Problem to solve: Rewrite the records below, putting "Give [x, y] for every listed word" wherever "Return [x, y] for each given word" appears and leaving every other part the same.

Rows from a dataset
----

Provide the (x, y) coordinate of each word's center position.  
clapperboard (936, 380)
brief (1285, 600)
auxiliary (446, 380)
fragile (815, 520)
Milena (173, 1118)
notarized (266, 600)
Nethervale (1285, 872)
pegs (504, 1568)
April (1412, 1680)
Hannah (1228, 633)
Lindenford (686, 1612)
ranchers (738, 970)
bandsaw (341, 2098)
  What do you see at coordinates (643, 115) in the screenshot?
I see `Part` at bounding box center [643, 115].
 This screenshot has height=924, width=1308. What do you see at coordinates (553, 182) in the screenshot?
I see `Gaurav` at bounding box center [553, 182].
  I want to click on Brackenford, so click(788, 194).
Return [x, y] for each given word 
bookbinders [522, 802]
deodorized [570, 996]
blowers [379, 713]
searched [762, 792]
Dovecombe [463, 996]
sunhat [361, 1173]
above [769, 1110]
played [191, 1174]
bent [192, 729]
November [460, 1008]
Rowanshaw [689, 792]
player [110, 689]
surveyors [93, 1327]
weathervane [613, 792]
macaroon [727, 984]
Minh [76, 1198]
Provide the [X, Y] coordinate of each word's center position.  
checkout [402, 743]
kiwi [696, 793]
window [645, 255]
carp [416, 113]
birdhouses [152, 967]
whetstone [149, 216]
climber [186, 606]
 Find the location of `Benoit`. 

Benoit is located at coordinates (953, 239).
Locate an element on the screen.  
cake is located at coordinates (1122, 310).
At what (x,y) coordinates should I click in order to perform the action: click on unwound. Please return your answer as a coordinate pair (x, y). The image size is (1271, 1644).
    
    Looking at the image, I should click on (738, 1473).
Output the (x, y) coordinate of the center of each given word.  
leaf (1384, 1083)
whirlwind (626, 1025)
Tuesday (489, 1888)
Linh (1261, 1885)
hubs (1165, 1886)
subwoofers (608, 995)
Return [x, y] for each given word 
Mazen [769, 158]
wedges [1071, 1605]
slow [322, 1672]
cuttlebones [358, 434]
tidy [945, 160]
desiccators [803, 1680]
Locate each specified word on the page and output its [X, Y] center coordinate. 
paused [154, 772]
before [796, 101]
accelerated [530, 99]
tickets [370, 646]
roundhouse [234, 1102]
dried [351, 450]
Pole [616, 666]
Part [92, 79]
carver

----

Output of the exercise:
Provide the (x, y) coordinate of each word's center position.  
clapperboard (936, 380)
brief (1285, 600)
auxiliary (446, 380)
fragile (815, 520)
Milena (173, 1118)
notarized (266, 600)
Nethervale (1285, 872)
pegs (504, 1568)
April (1412, 1680)
Hannah (1228, 633)
Lindenford (686, 1612)
ranchers (738, 970)
bandsaw (341, 2098)
  What do you see at coordinates (643, 115) in the screenshot?
I see `Part` at bounding box center [643, 115].
 This screenshot has height=924, width=1308. What do you see at coordinates (553, 182) in the screenshot?
I see `Gaurav` at bounding box center [553, 182].
  I want to click on Brackenford, so click(788, 194).
Give [x, y] for every listed word 
bookbinders [522, 802]
deodorized [570, 996]
blowers [379, 713]
searched [762, 792]
Dovecombe [463, 996]
sunhat [361, 1173]
above [769, 1110]
played [191, 1174]
bent [192, 729]
November [460, 1008]
Rowanshaw [689, 792]
player [110, 689]
surveyors [93, 1327]
weathervane [613, 792]
macaroon [727, 984]
Minh [76, 1198]
Provide the [X, Y] coordinate of each word's center position.  
checkout [402, 743]
kiwi [696, 793]
window [645, 255]
carp [416, 113]
birdhouses [152, 967]
whetstone [149, 216]
climber [186, 606]
 Find the location of `Benoit`. 

Benoit is located at coordinates (953, 239).
Locate an element on the screen.  
cake is located at coordinates (1122, 310).
At what (x,y) coordinates should I click in order to perform the action: click on unwound. Please return your answer as a coordinate pair (x, y). The image size is (1271, 1644).
    
    Looking at the image, I should click on (738, 1473).
Output the (x, y) coordinate of the center of each given word.  
leaf (1384, 1083)
whirlwind (626, 1025)
Tuesday (489, 1888)
Linh (1261, 1885)
hubs (1165, 1886)
subwoofers (608, 995)
Give [x, y] for every listed word 
Mazen [769, 158]
wedges [1071, 1605]
slow [322, 1672]
cuttlebones [358, 434]
tidy [945, 160]
desiccators [803, 1680]
Locate each specified word on the page and output its [X, Y] center coordinate. 
paused [154, 772]
before [796, 101]
accelerated [530, 99]
tickets [370, 646]
roundhouse [234, 1102]
dried [351, 450]
Pole [616, 666]
Part [92, 79]
carver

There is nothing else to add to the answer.